• Data excerpts:
════

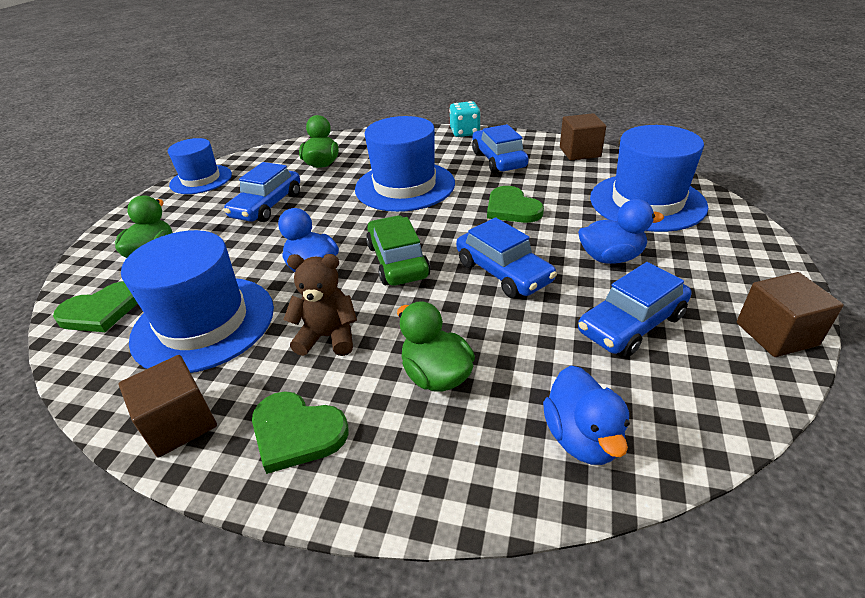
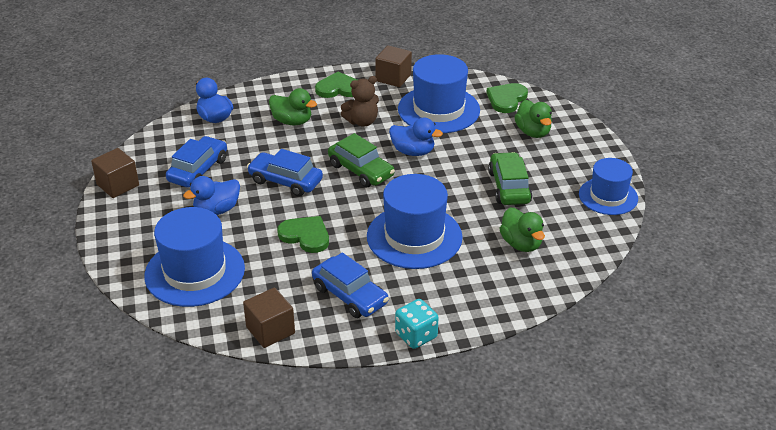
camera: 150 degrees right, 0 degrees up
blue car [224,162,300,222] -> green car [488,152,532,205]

════

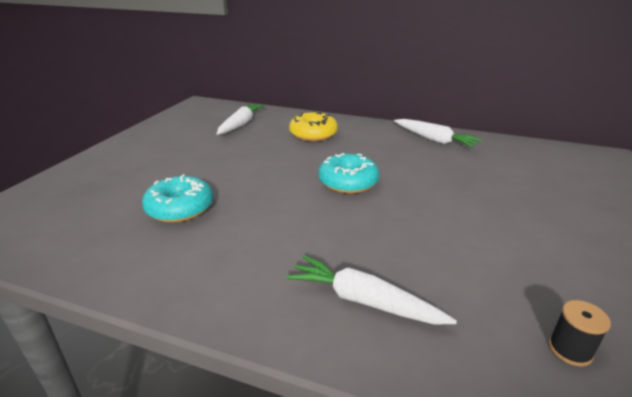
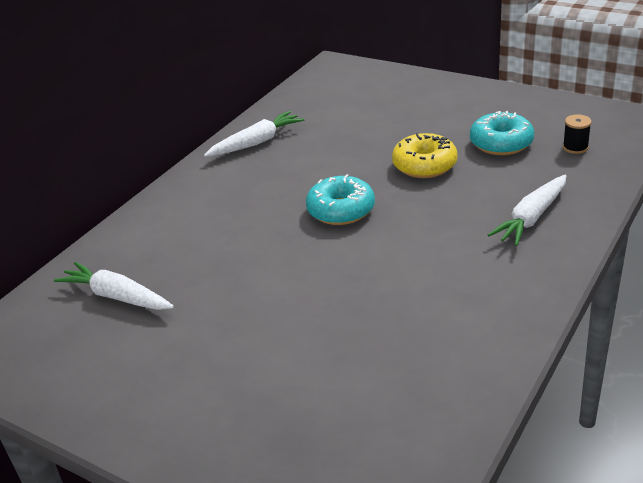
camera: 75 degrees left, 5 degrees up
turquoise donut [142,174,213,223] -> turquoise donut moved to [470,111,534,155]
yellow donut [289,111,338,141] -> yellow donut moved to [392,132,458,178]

════

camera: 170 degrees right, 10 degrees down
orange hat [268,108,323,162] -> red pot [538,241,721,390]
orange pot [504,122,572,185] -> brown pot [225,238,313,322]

════

• Goal of the exercise:
For each line in the entries that holds "degrees", return that line.

• Solution to this task:
camera: 150 degrees right, 0 degrees up
camera: 75 degrees left, 5 degrees up
camera: 170 degrees right, 10 degrees down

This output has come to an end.